> [About this exercise]: Give back an exact copy of the lines in the records below, from the line that has "IC109: NAND 74LS00" through the line that has "IC119: NAND CD4011", and nothing besides.

> [Recorded data]:
= = =
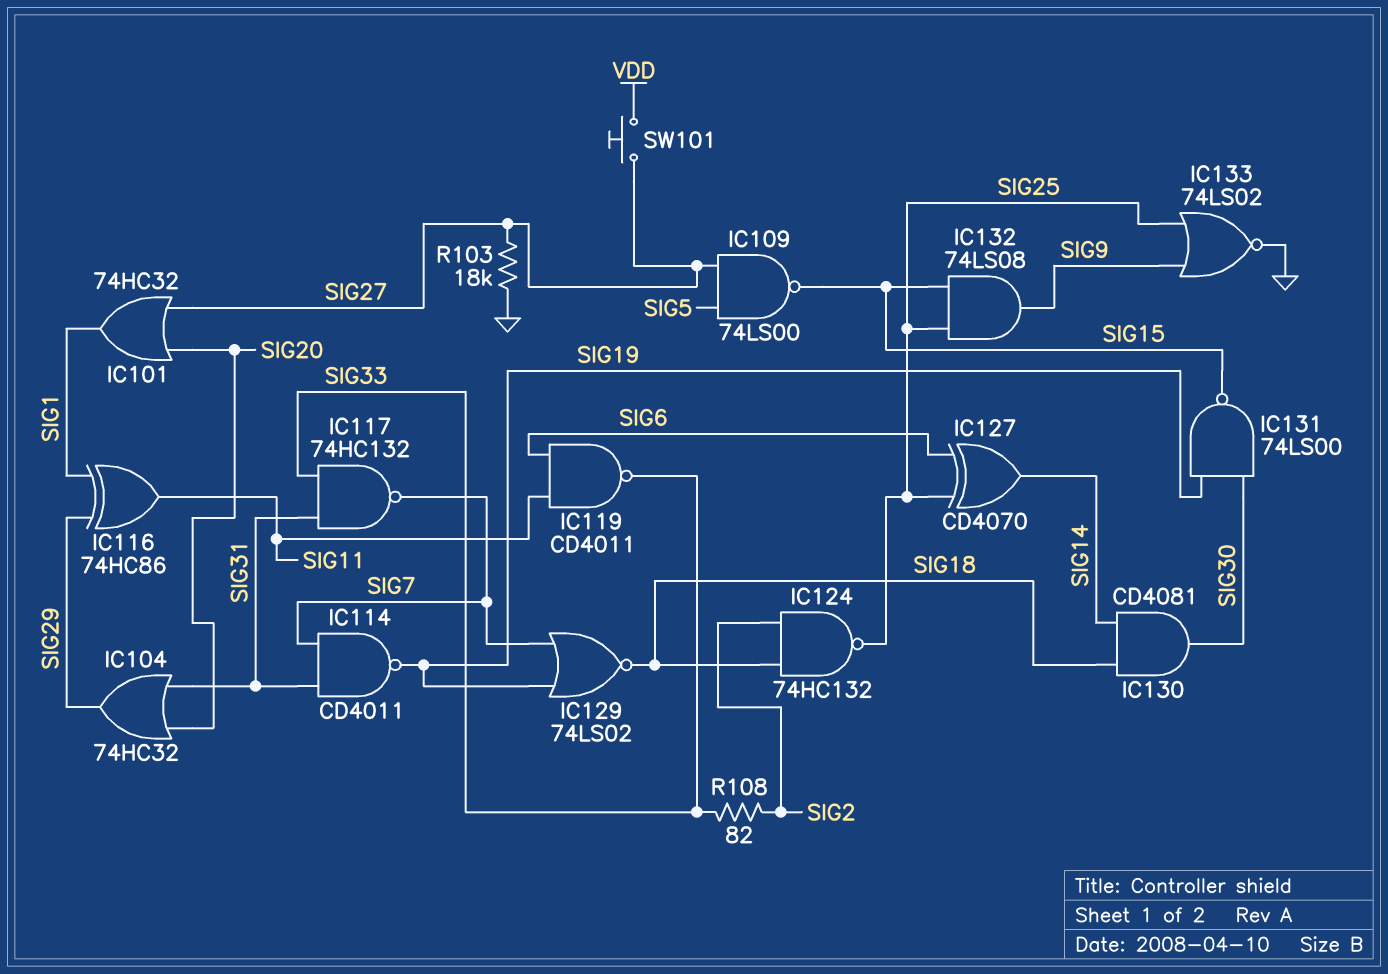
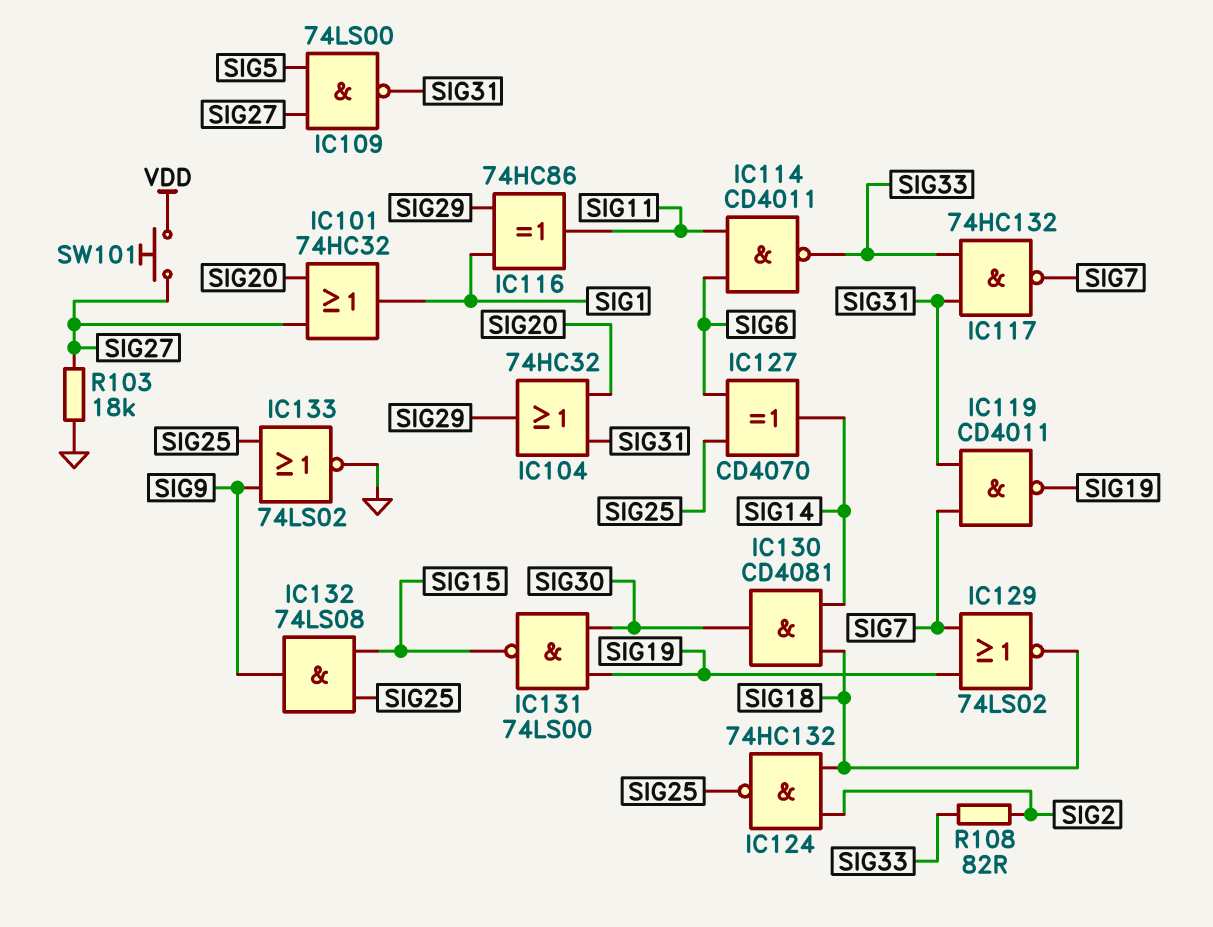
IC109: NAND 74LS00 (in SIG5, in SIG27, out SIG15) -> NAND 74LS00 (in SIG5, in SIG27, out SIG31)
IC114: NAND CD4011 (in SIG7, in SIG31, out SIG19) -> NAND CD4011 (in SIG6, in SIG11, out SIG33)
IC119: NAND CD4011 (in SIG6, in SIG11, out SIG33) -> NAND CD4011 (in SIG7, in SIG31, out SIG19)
= = =
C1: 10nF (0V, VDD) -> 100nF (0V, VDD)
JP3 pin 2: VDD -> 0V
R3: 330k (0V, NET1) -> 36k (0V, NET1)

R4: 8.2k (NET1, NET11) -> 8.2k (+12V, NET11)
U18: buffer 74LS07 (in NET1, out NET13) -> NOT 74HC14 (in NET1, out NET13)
= = =
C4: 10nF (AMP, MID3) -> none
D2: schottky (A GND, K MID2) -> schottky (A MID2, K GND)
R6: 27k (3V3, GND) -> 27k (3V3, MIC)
= = =
> [The completed task]:
IC109: NAND 74LS00 (in SIG5, in SIG27, out SIG15) -> NAND 74LS00 (in SIG5, in SIG27, out SIG31)
IC114: NAND CD4011 (in SIG7, in SIG31, out SIG19) -> NAND CD4011 (in SIG6, in SIG11, out SIG33)
IC119: NAND CD4011 (in SIG6, in SIG11, out SIG33) -> NAND CD4011 (in SIG7, in SIG31, out SIG19)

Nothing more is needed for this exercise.